**SUPPLIED DATA:**

┄┄┄┄┄┄

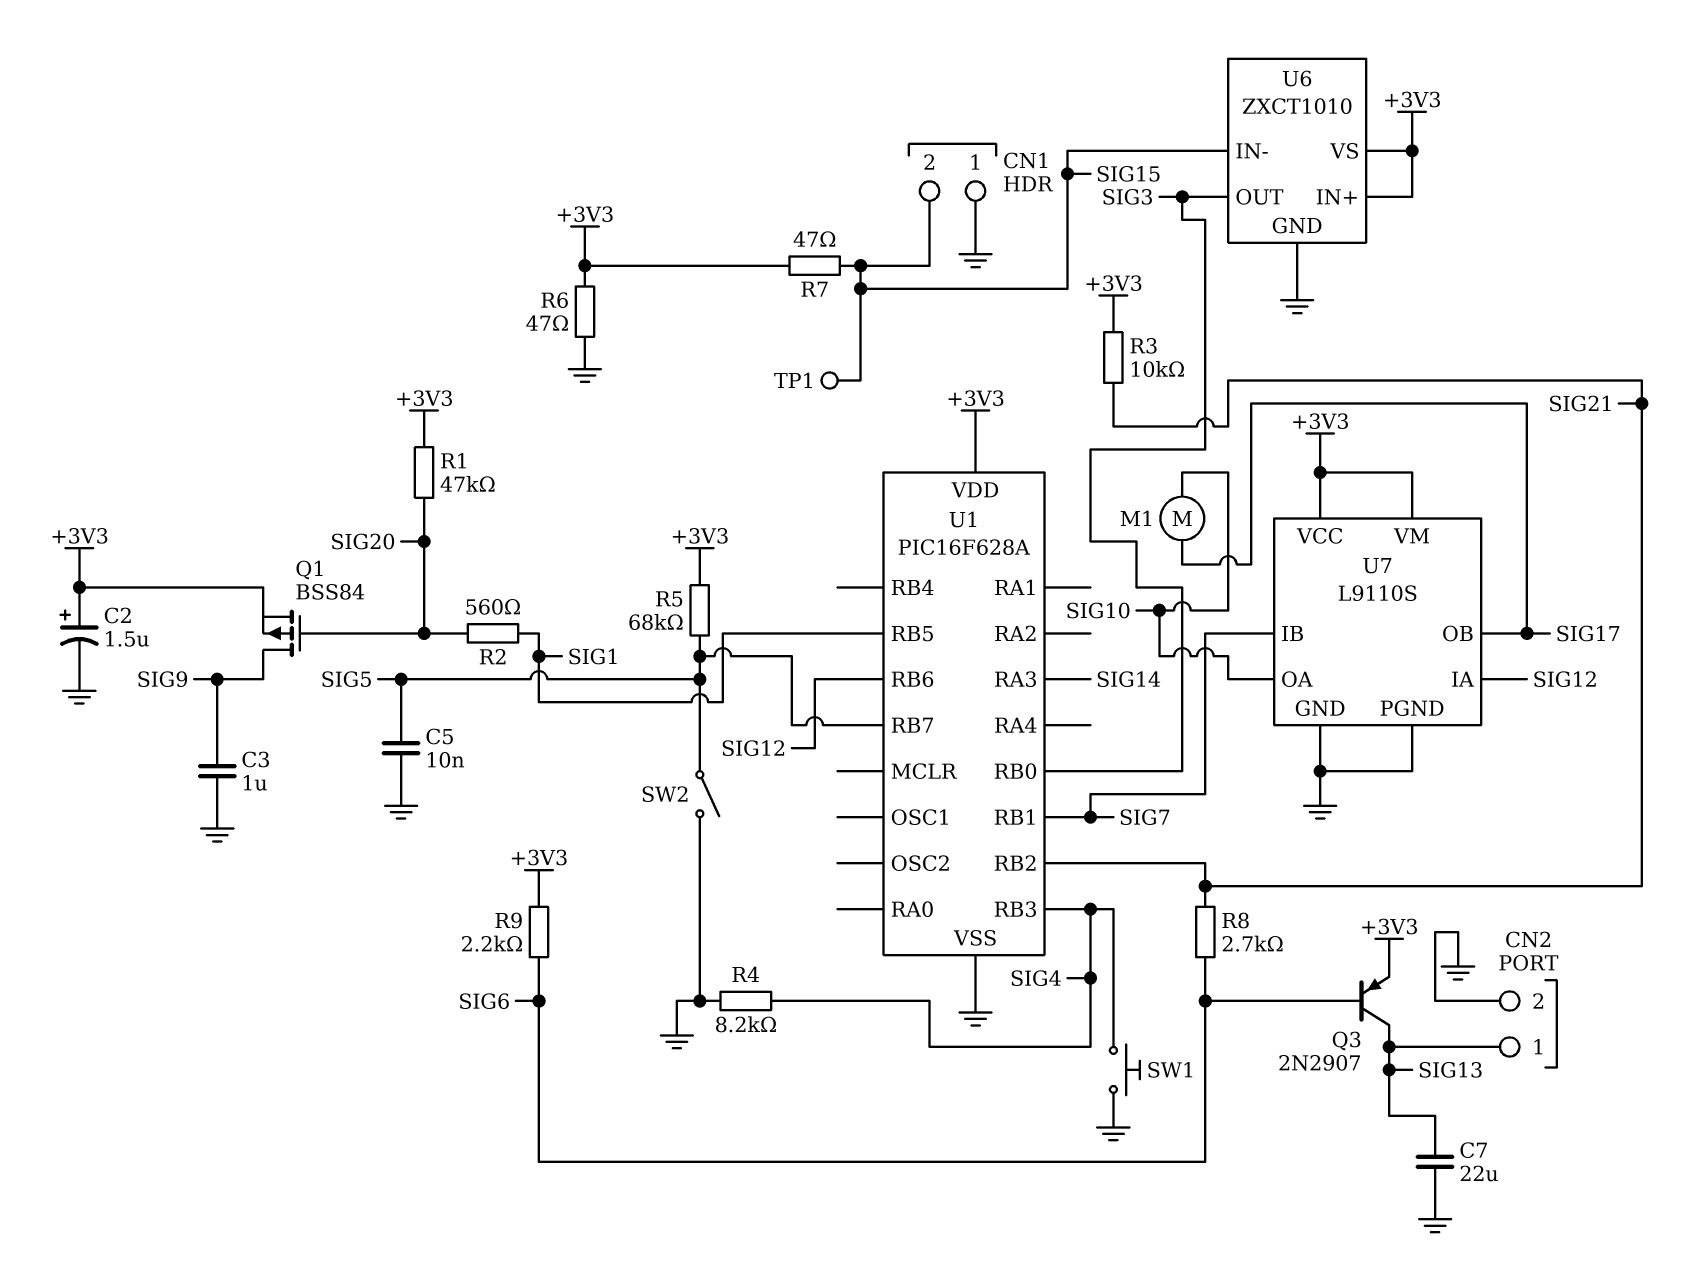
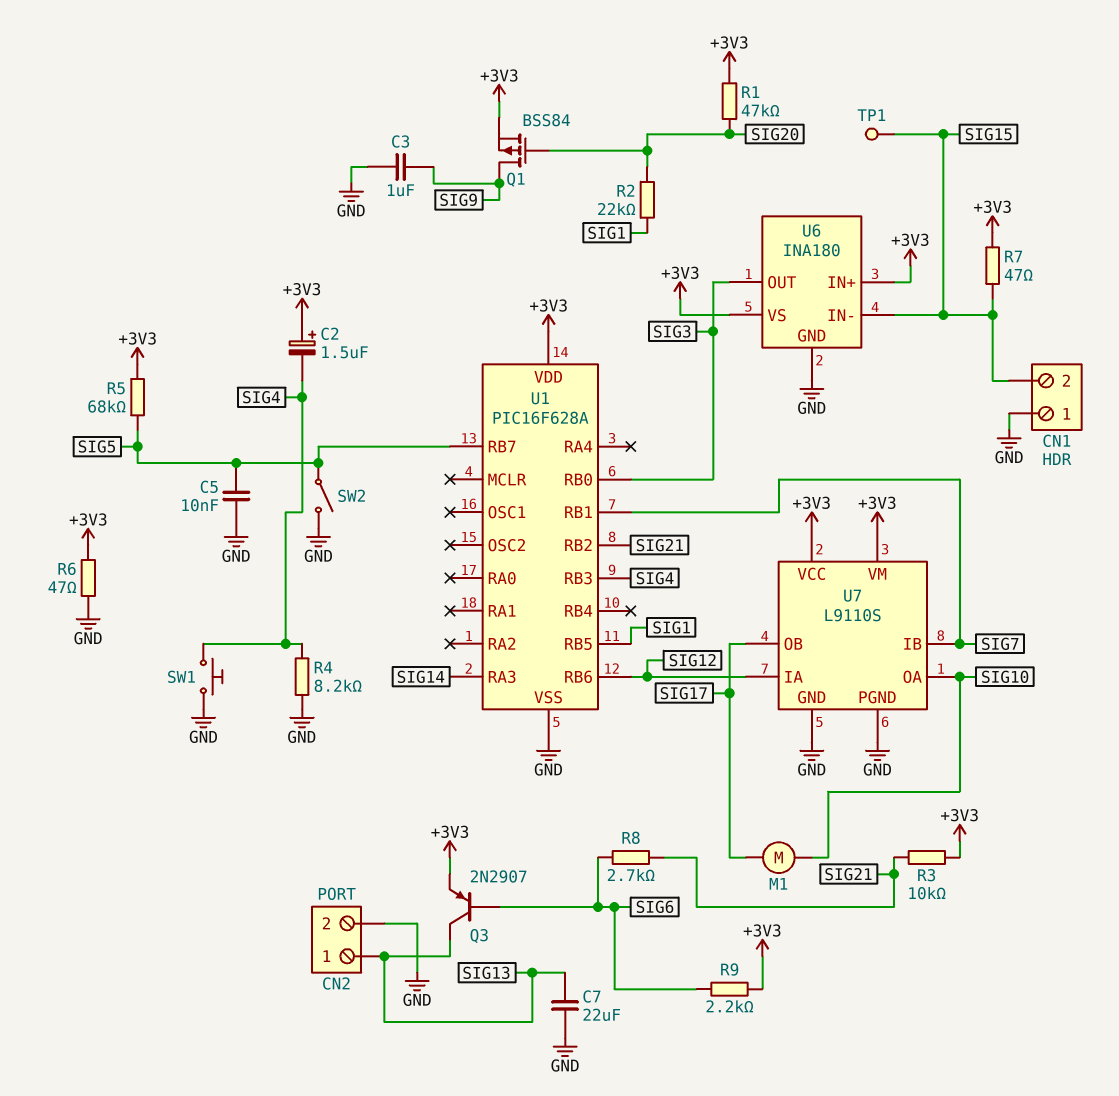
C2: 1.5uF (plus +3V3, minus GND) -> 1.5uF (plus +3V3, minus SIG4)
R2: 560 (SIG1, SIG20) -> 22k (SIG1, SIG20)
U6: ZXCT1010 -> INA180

┄┄┄┄┄┄

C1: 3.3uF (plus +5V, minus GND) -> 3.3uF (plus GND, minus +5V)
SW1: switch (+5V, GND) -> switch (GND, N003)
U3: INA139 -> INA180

┄┄┄┄┄┄

Within the entries above, find every line where the string "minus" occurs, and copy it.

**RESULT BELOW:**
C2: 1.5uF (plus +3V3, minus GND) -> 1.5uF (plus +3V3, minus SIG4)
C1: 3.3uF (plus +5V, minus GND) -> 3.3uF (plus GND, minus +5V)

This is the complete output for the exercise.